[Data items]
==*==

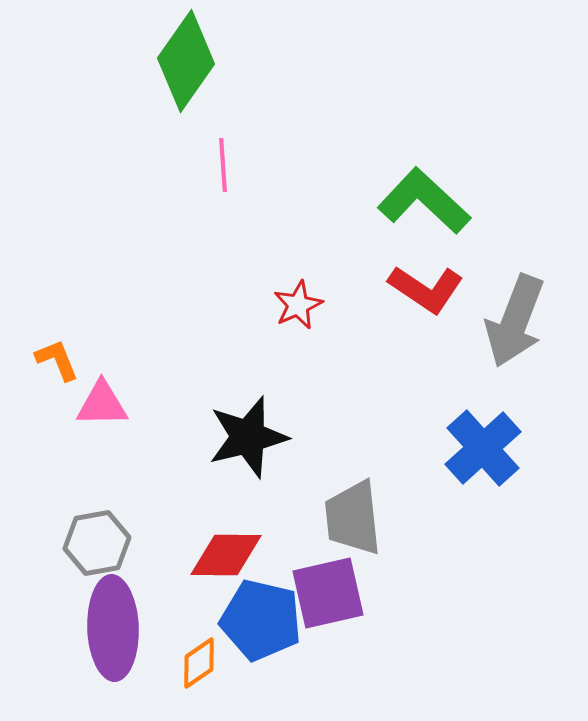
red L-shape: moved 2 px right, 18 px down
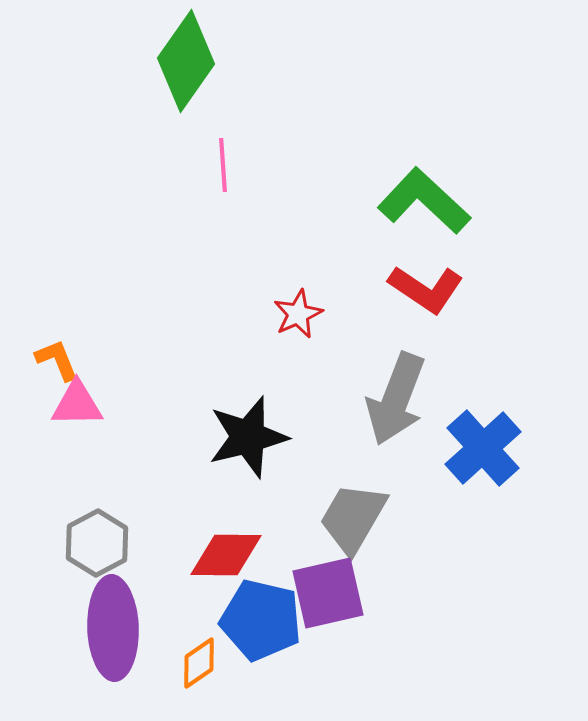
red star: moved 9 px down
gray arrow: moved 119 px left, 78 px down
pink triangle: moved 25 px left
gray trapezoid: rotated 36 degrees clockwise
gray hexagon: rotated 18 degrees counterclockwise
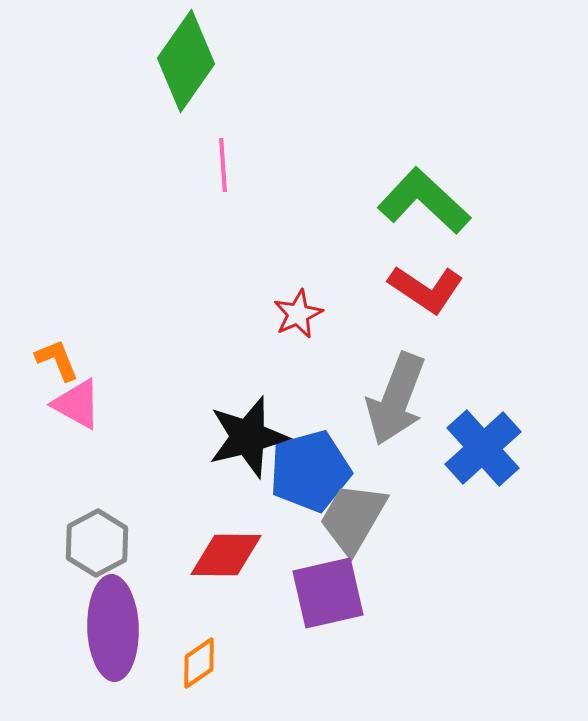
pink triangle: rotated 30 degrees clockwise
blue pentagon: moved 49 px right, 149 px up; rotated 28 degrees counterclockwise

==*==

Rewrite every line of the listing with each occurrence of "moved" swapped for "shifted", leaving everything else unchanged. Omit the pictures from your answer.

red L-shape: shifted 2 px right, 18 px down
red star: shifted 9 px down
gray arrow: shifted 119 px left, 78 px down
pink triangle: shifted 25 px left
gray trapezoid: rotated 36 degrees clockwise
gray hexagon: rotated 18 degrees counterclockwise
pink triangle: rotated 30 degrees clockwise
blue pentagon: shifted 49 px right, 149 px up; rotated 28 degrees counterclockwise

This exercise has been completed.